**Your assignment:** Output the lines of the records from the one containing "Script Contacts: [1486,963,1783,1110]" through the last, both ends included. Leave pictures out.
===============
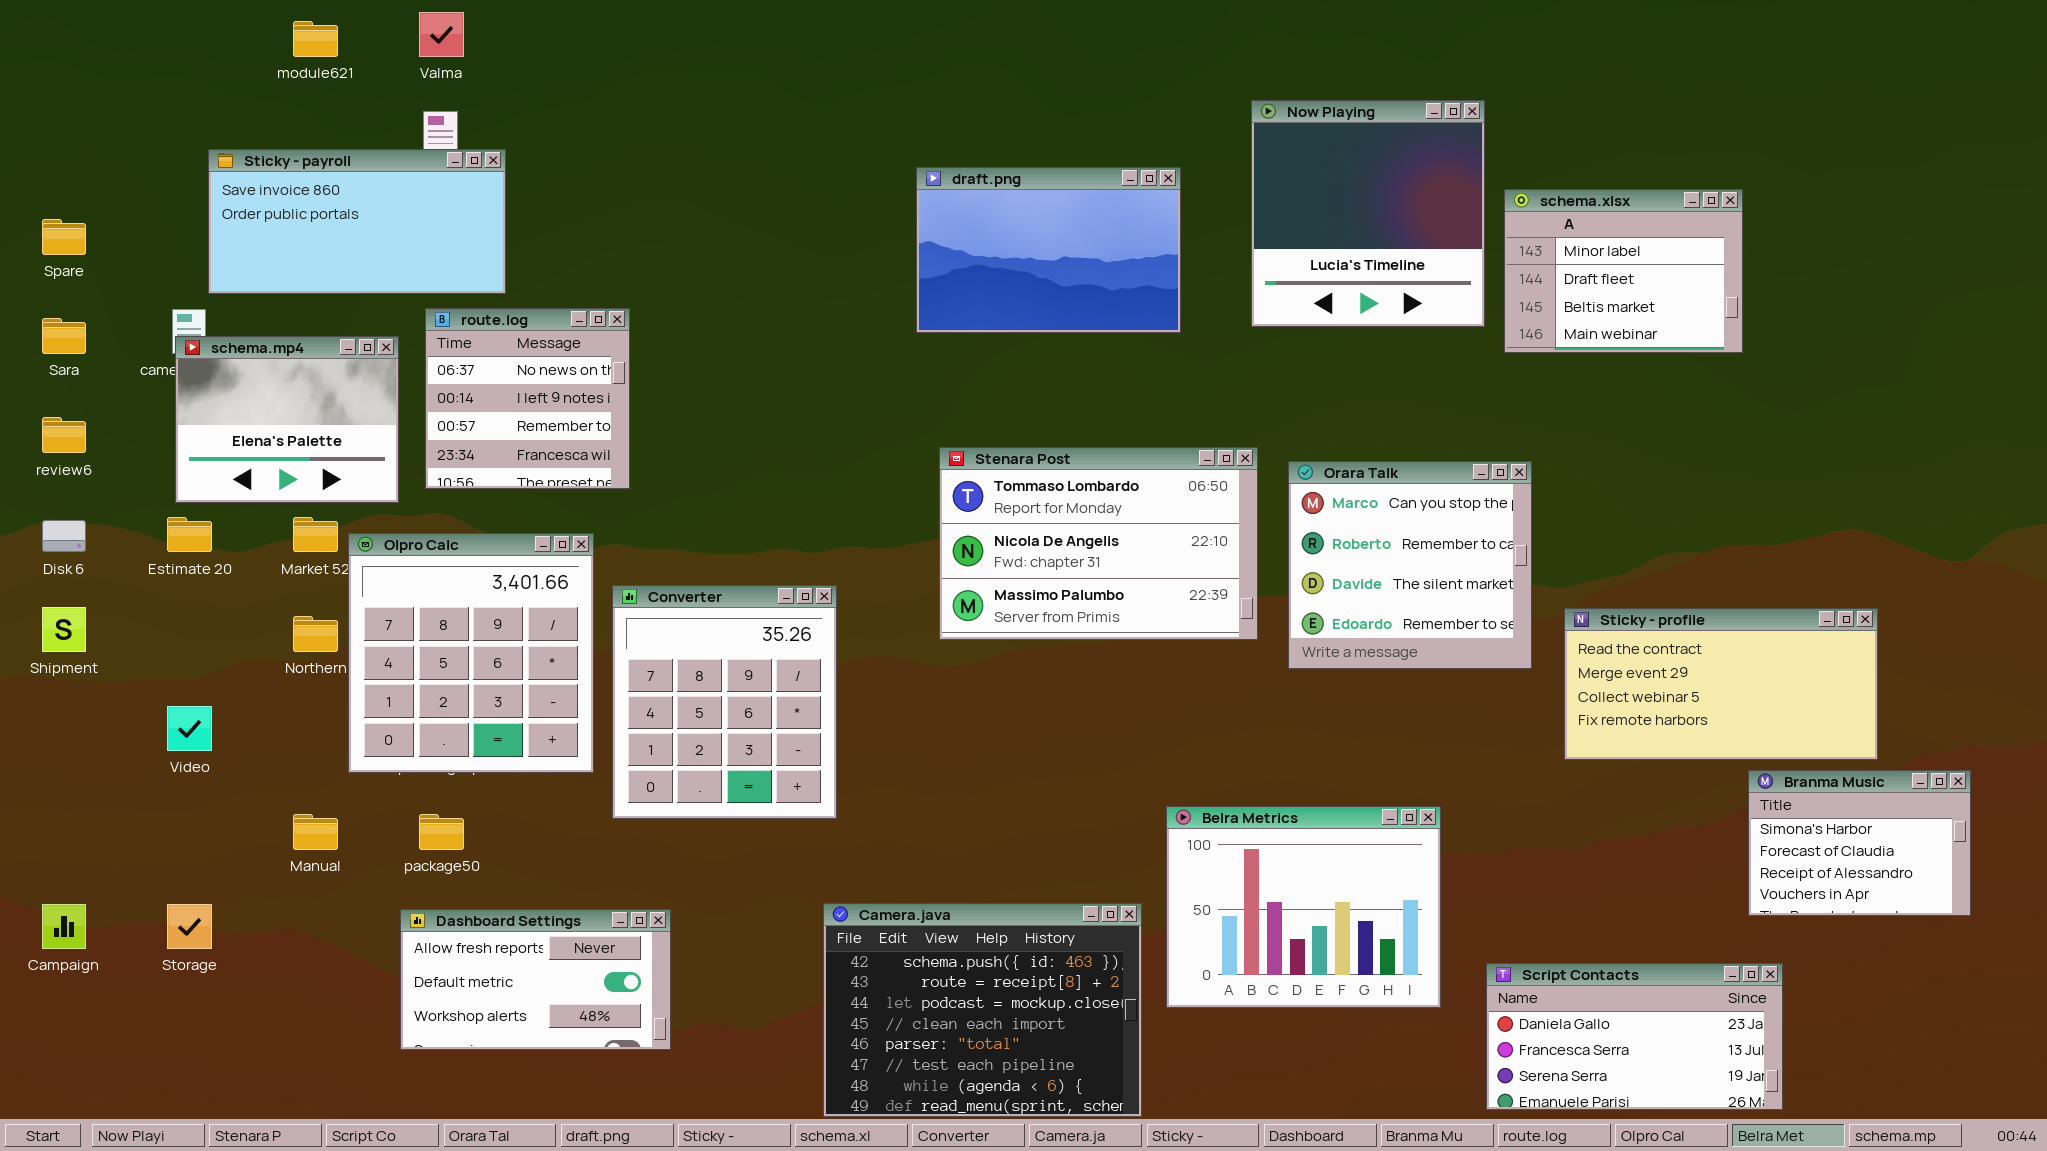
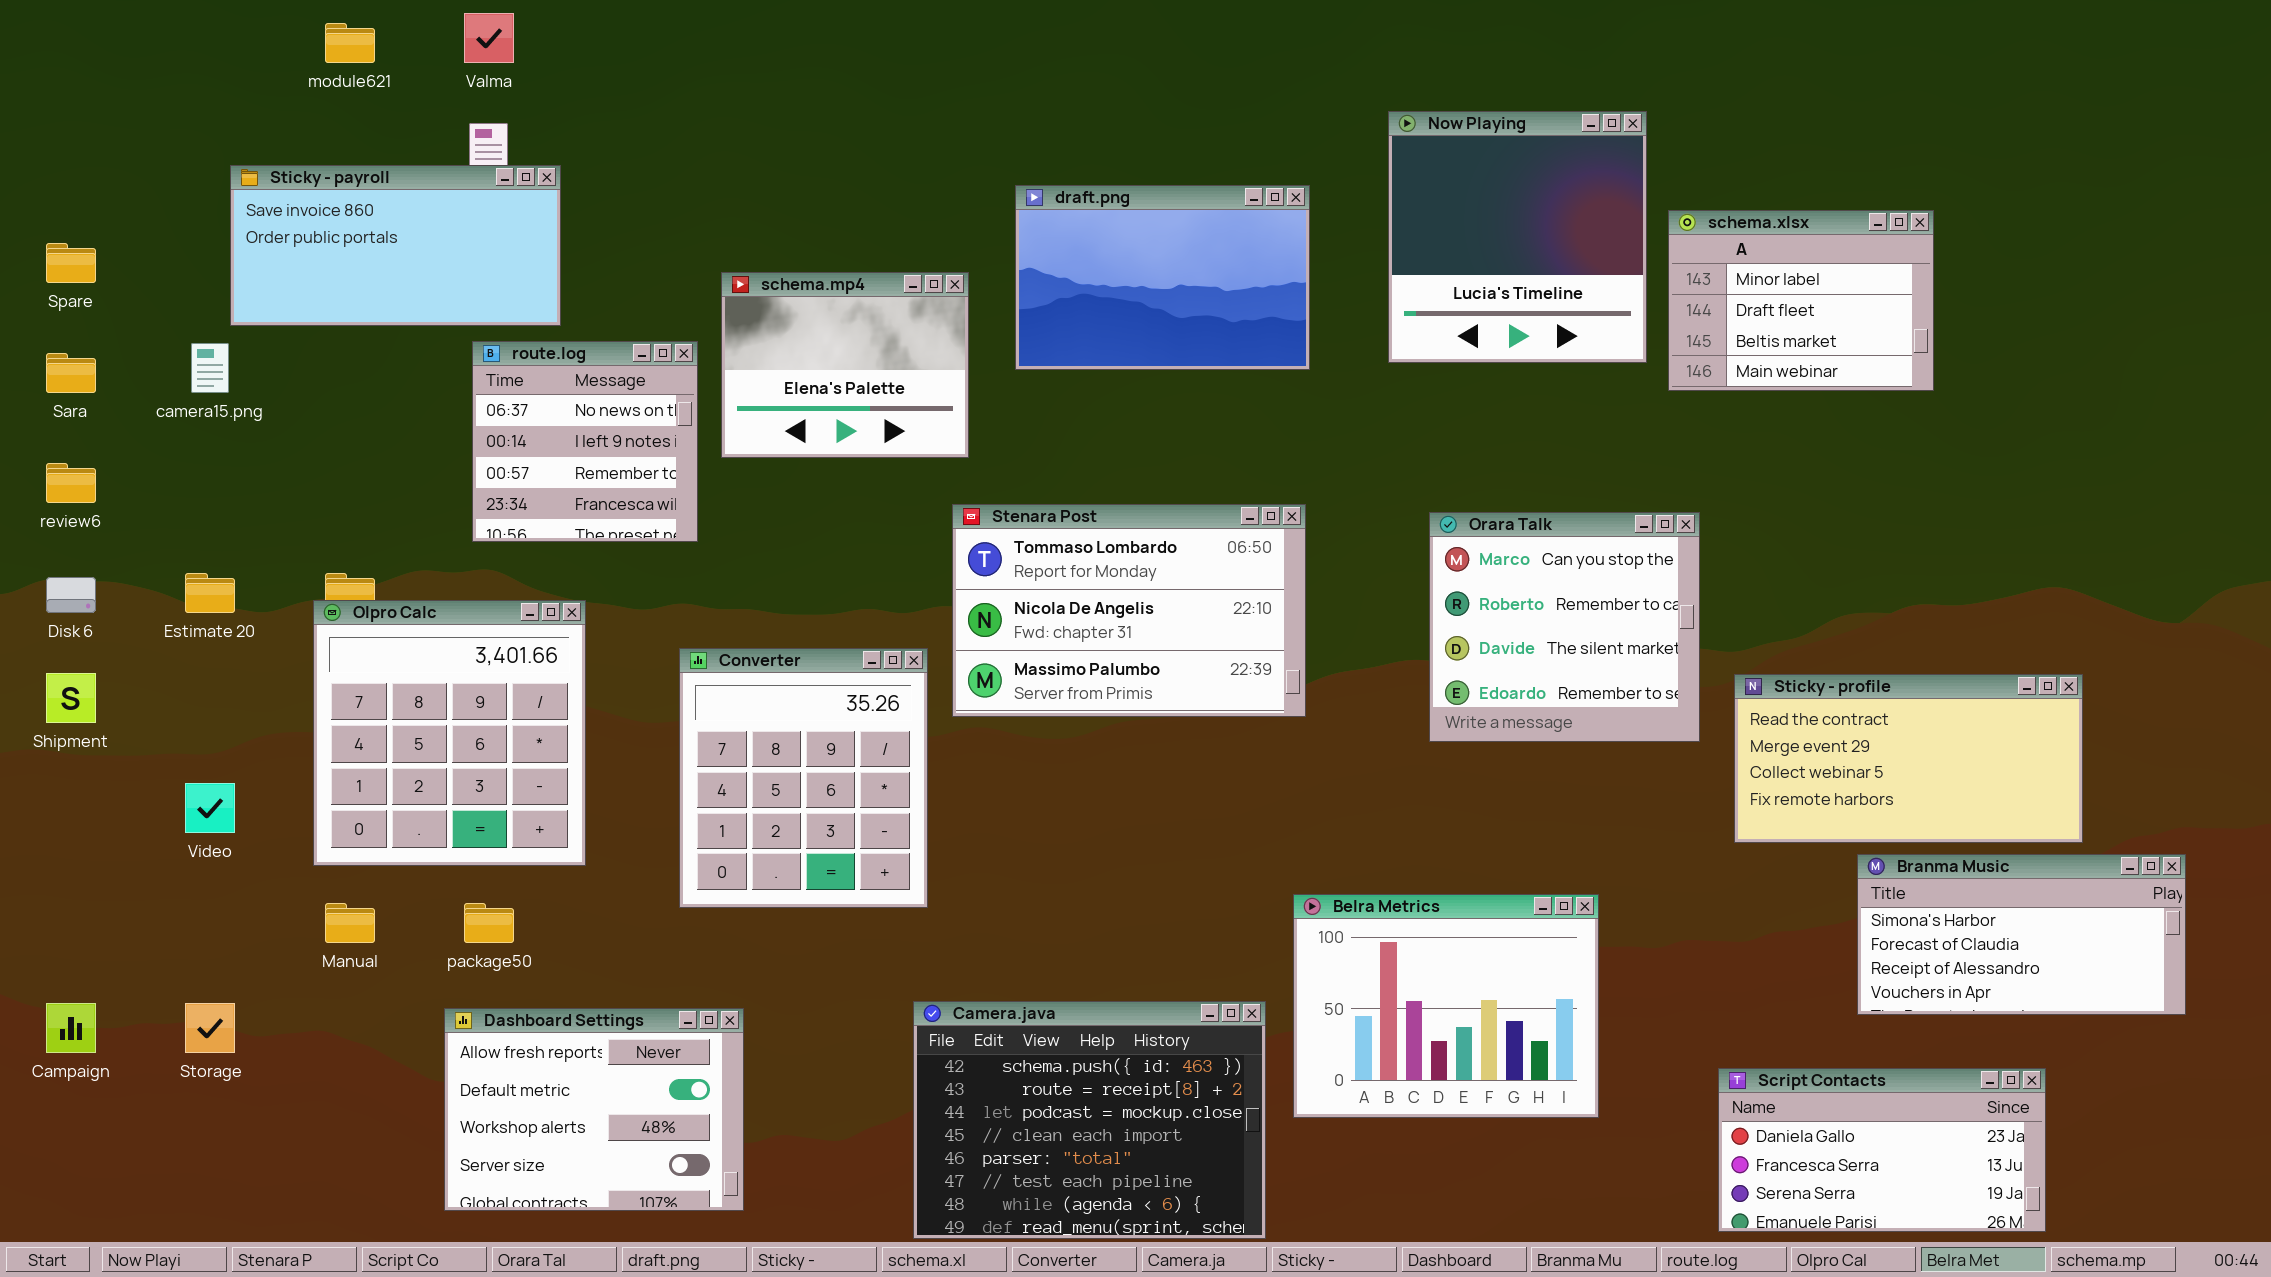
schema.mp4: [175,336,399,503] -> [721,272,969,458], moved
Stenara Post: [939,447,1258,640] -> [952,504,1306,717], moved
Olpro Calc: [348,533,594,773] -> [313,600,586,866], moved
Branma Music: [1748,770,1971,916] -> [1857,854,2186,1015], resized
Dashboard Settings: [400,909,671,1050] -> [444,1008,744,1211], resized
Script Contacts: [1486,963,1783,1110] -> [1718,1068,2046,1232], moved

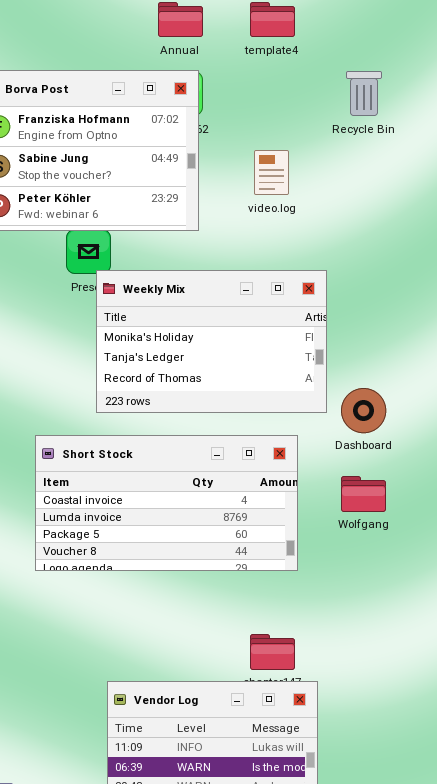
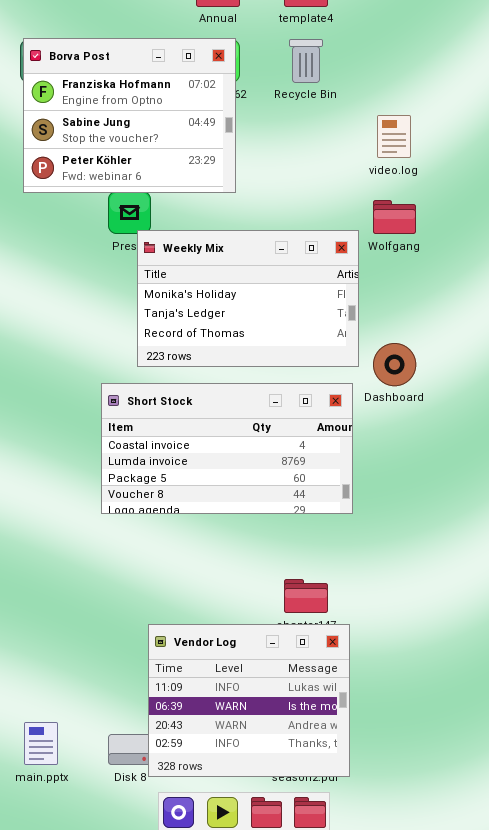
Recycle Bin: [346,71,382,116] -> [289,39,323,83], moved
video.log: [254,150,289,195] -> [377,115,411,158], moved
Short Stock: [35,435,298,571] -> [101,383,353,514], moved
Wolfgang: [341,476,386,512] -> [373,200,416,234], moved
===============
**Reply:**
Script Contacts: [1486,963,1783,1110] -> [1718,1068,2046,1232], moved

Recycle Bin: [346,71,382,116] -> [289,39,323,83], moved
video.log: [254,150,289,195] -> [377,115,411,158], moved
Short Stock: [35,435,298,571] -> [101,383,353,514], moved
Wolfgang: [341,476,386,512] -> [373,200,416,234], moved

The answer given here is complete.